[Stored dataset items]
-- -- --

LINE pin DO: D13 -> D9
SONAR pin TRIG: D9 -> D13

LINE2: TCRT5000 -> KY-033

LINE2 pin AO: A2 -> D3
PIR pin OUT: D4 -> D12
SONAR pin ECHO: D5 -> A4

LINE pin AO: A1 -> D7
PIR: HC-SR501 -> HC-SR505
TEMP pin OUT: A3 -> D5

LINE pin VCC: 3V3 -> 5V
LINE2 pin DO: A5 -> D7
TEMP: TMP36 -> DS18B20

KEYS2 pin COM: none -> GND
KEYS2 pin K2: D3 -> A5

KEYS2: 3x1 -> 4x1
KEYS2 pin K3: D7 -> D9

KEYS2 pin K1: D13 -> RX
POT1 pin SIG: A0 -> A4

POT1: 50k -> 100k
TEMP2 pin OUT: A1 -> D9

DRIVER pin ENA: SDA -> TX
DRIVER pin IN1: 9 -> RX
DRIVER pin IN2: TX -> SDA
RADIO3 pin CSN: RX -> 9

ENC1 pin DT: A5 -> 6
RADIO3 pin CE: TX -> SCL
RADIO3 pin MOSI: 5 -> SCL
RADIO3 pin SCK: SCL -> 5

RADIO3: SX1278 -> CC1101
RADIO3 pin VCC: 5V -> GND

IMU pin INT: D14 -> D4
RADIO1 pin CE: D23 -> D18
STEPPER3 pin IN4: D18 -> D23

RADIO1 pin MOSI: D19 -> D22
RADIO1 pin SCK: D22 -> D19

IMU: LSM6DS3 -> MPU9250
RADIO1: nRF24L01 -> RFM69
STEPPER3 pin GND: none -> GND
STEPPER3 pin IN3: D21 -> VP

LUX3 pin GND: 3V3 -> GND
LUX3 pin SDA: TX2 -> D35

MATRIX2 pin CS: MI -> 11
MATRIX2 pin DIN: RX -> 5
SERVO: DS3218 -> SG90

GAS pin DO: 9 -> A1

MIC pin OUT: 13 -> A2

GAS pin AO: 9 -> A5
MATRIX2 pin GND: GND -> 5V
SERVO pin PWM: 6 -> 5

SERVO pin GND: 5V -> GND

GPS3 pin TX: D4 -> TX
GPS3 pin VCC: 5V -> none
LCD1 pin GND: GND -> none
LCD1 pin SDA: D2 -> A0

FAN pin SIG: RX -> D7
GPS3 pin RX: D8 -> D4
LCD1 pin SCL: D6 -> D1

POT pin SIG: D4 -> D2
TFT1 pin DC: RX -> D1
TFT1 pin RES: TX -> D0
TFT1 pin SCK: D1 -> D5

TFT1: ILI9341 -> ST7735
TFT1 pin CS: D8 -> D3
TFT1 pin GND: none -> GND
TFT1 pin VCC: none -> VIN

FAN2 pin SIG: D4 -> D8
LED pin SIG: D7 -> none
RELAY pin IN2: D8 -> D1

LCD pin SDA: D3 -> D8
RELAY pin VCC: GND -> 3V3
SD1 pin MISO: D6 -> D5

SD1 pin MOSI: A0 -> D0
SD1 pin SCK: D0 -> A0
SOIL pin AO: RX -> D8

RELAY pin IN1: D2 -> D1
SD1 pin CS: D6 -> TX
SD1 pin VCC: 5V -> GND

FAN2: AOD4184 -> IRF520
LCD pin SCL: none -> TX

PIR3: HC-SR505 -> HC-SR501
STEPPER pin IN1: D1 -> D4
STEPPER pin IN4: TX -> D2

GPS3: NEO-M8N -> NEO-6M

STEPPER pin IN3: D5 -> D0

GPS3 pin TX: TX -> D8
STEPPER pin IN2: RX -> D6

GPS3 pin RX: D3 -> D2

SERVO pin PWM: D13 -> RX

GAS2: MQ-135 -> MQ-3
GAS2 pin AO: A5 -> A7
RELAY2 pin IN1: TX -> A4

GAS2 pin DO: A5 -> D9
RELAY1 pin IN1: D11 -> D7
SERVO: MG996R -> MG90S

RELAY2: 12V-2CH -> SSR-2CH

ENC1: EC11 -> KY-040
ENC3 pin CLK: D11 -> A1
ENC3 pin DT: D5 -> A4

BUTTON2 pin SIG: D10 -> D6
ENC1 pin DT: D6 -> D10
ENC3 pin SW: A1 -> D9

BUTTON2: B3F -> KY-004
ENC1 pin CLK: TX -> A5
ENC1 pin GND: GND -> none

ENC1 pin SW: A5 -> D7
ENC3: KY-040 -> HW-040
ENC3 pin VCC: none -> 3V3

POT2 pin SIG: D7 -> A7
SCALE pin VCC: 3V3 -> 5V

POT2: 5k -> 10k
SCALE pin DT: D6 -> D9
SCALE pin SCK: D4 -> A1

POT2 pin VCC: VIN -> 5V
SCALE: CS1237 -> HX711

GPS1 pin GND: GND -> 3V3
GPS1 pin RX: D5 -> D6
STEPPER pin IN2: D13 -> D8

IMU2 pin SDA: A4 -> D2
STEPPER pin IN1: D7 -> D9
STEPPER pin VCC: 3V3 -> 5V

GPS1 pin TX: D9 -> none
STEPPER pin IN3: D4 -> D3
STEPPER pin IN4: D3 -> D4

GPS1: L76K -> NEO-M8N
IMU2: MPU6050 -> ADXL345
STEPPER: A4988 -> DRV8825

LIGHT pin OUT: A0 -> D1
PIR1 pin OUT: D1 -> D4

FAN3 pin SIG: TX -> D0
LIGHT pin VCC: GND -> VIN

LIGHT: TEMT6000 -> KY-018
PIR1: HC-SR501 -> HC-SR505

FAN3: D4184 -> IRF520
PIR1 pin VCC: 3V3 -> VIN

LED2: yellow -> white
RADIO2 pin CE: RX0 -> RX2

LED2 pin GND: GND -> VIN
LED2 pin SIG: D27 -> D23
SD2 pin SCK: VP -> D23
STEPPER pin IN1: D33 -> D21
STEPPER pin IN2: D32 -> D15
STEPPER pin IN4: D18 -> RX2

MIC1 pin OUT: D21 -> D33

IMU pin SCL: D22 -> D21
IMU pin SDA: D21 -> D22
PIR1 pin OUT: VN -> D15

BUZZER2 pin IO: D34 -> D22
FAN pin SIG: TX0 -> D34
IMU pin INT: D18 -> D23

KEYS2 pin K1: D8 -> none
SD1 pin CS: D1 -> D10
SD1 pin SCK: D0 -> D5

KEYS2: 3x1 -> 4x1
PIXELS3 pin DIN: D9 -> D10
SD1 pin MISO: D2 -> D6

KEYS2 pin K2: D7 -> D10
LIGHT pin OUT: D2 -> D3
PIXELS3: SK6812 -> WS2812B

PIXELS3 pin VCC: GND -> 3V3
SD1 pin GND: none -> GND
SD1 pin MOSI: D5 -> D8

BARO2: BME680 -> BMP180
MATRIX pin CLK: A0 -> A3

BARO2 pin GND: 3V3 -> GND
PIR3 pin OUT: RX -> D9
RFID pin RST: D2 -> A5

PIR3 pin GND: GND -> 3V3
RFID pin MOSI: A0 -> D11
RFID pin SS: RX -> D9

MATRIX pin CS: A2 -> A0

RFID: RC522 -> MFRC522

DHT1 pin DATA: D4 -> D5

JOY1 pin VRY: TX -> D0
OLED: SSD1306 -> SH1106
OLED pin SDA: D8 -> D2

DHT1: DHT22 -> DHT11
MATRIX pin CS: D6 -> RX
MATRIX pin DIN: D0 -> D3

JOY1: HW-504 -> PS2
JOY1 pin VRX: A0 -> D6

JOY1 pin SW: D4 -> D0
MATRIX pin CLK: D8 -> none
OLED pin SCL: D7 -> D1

-- -- --

[What you need to do]
Find "LED2 pin SIG: D27 -> D23" in the data above, then repeat that line and all lines after it exactly, ending with the final line.

[Solved exercise]
LED2 pin SIG: D27 -> D23
SD2 pin SCK: VP -> D23
STEPPER pin IN1: D33 -> D21
STEPPER pin IN2: D32 -> D15
STEPPER pin IN4: D18 -> RX2

MIC1 pin OUT: D21 -> D33

IMU pin SCL: D22 -> D21
IMU pin SDA: D21 -> D22
PIR1 pin OUT: VN -> D15

BUZZER2 pin IO: D34 -> D22
FAN pin SIG: TX0 -> D34
IMU pin INT: D18 -> D23

KEYS2 pin K1: D8 -> none
SD1 pin CS: D1 -> D10
SD1 pin SCK: D0 -> D5

KEYS2: 3x1 -> 4x1
PIXELS3 pin DIN: D9 -> D10
SD1 pin MISO: D2 -> D6

KEYS2 pin K2: D7 -> D10
LIGHT pin OUT: D2 -> D3
PIXELS3: SK6812 -> WS2812B

PIXELS3 pin VCC: GND -> 3V3
SD1 pin GND: none -> GND
SD1 pin MOSI: D5 -> D8

BARO2: BME680 -> BMP180
MATRIX pin CLK: A0 -> A3

BARO2 pin GND: 3V3 -> GND
PIR3 pin OUT: RX -> D9
RFID pin RST: D2 -> A5

PIR3 pin GND: GND -> 3V3
RFID pin MOSI: A0 -> D11
RFID pin SS: RX -> D9

MATRIX pin CS: A2 -> A0

RFID: RC522 -> MFRC522

DHT1 pin DATA: D4 -> D5

JOY1 pin VRY: TX -> D0
OLED: SSD1306 -> SH1106
OLED pin SDA: D8 -> D2

DHT1: DHT22 -> DHT11
MATRIX pin CS: D6 -> RX
MATRIX pin DIN: D0 -> D3

JOY1: HW-504 -> PS2
JOY1 pin VRX: A0 -> D6

JOY1 pin SW: D4 -> D0
MATRIX pin CLK: D8 -> none
OLED pin SCL: D7 -> D1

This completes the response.